Source material >>
----

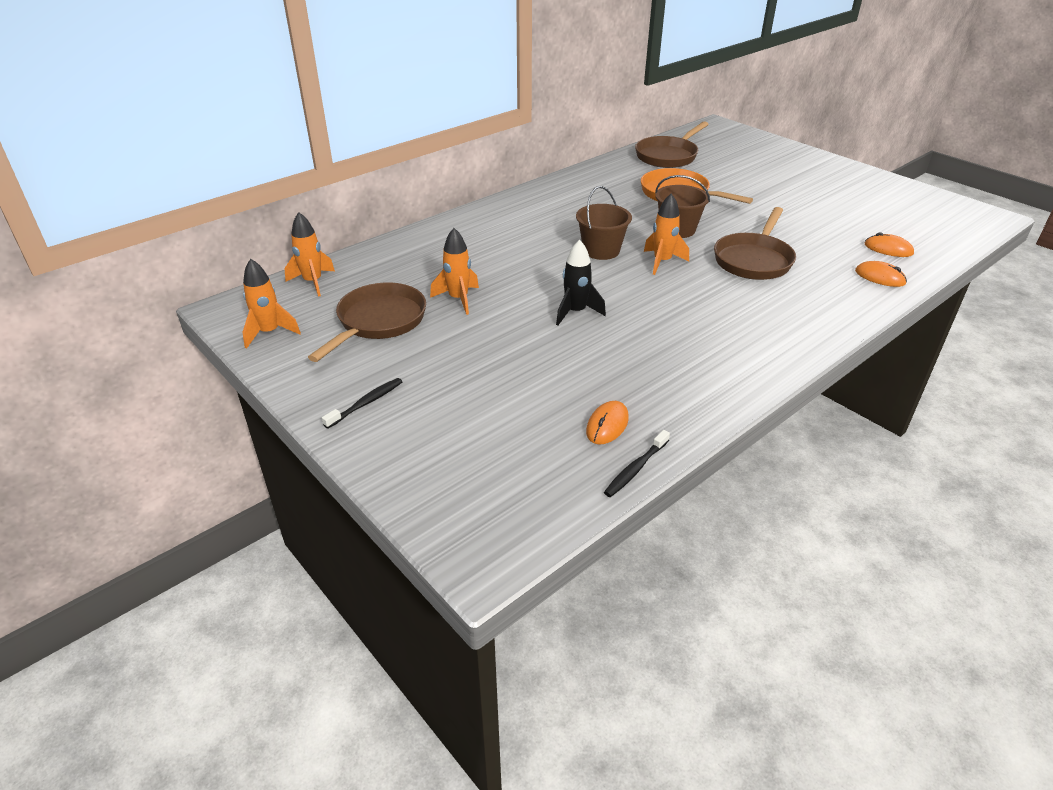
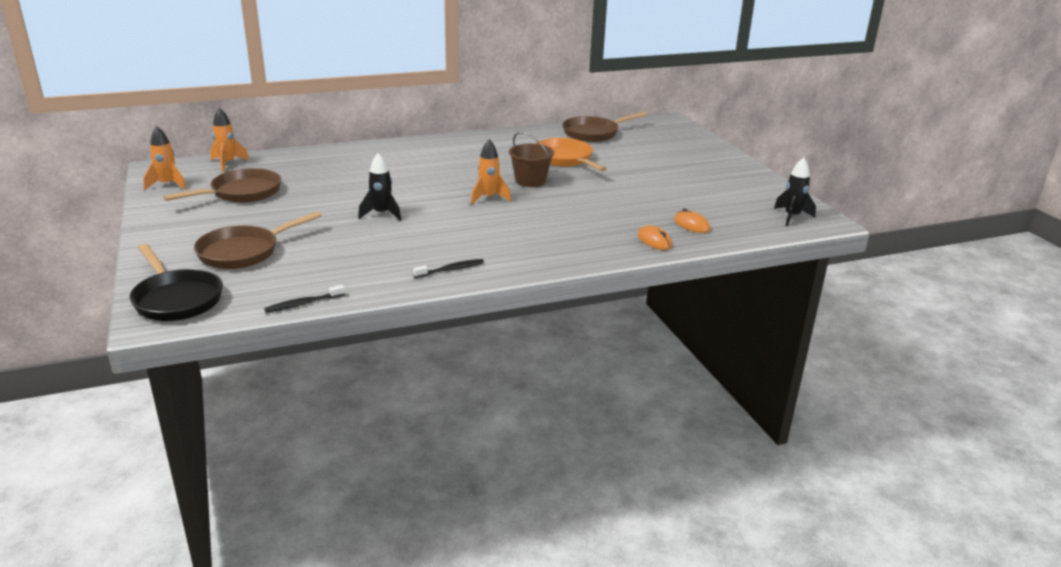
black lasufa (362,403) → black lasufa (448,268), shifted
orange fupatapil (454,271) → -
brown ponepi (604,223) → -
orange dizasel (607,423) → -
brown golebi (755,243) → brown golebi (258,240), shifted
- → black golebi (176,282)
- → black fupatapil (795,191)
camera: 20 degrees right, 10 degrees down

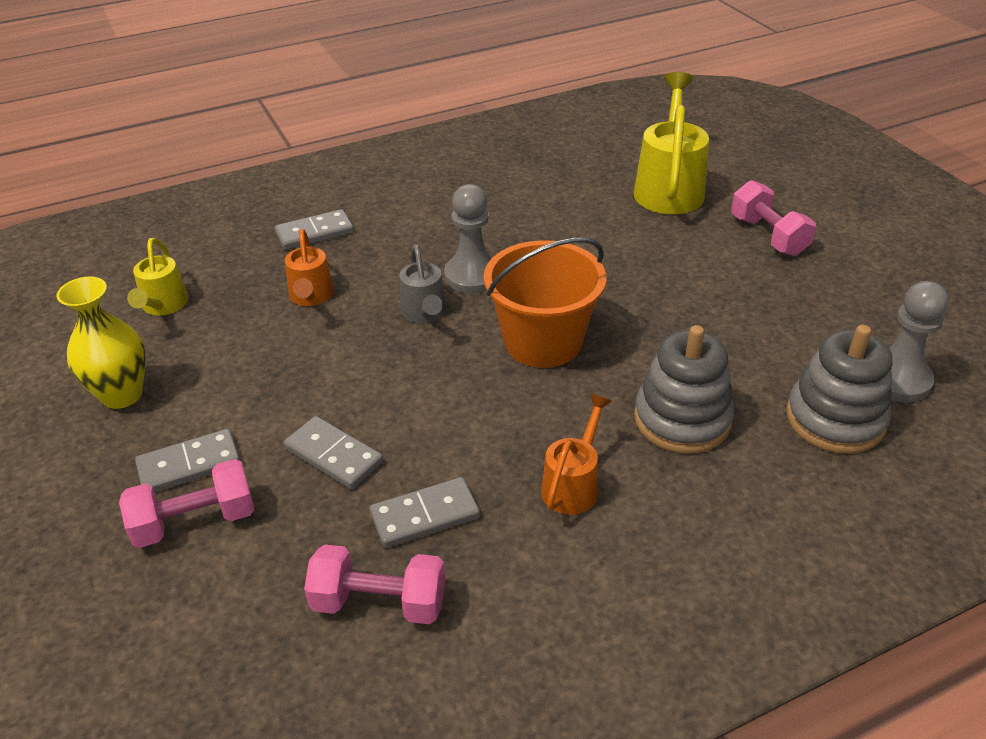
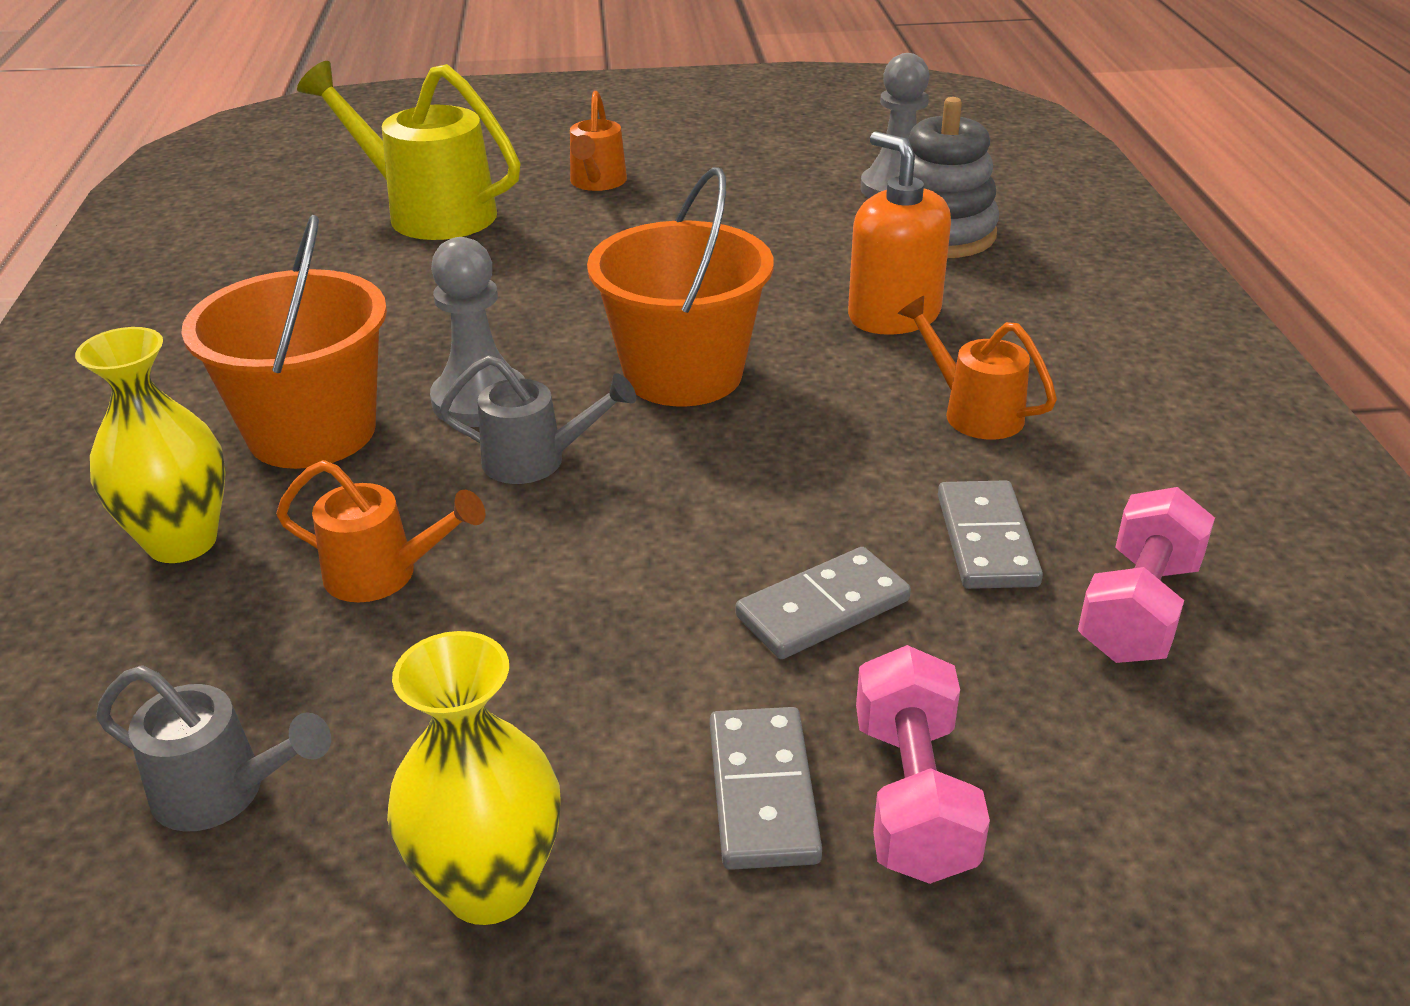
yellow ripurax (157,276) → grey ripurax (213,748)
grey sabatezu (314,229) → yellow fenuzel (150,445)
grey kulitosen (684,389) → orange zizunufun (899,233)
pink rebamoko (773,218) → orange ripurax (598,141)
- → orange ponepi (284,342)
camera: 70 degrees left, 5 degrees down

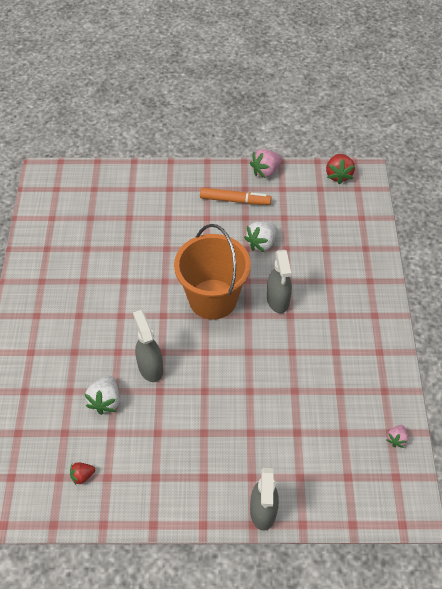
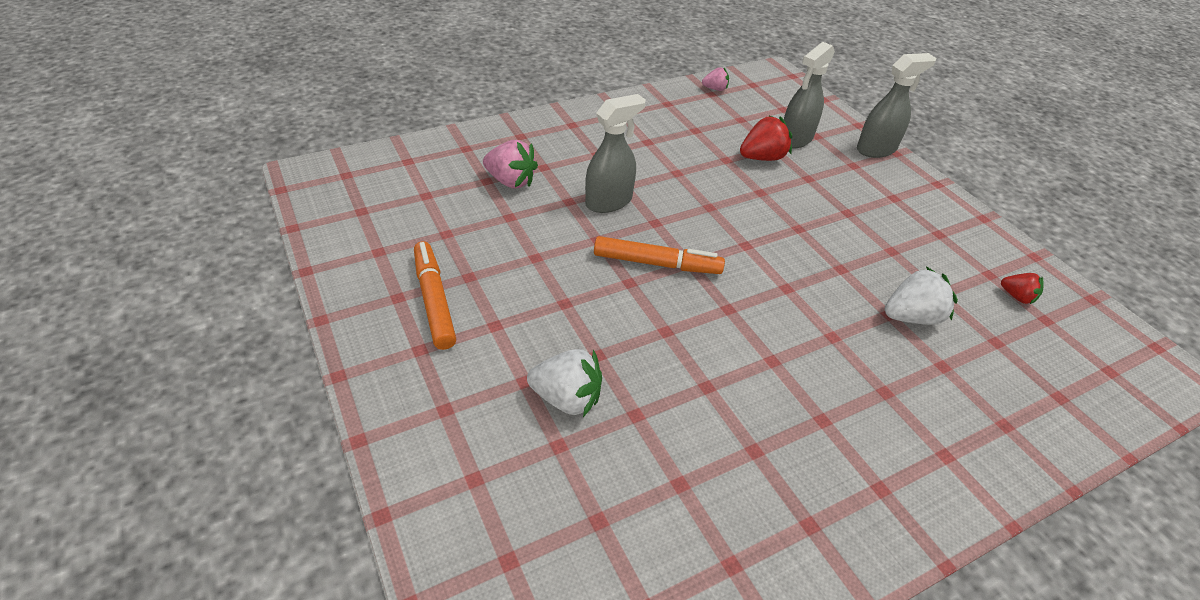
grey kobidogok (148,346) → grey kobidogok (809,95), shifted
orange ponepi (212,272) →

----

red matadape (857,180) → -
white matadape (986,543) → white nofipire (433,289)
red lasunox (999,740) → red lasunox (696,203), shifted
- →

----

Exercise prompt >> Throughout the material above, find every line holding "brown" and copy it.

Result below >>
brown ponepi (604,223) → -
brown golebi (755,243) → brown golebi (258,240), shifted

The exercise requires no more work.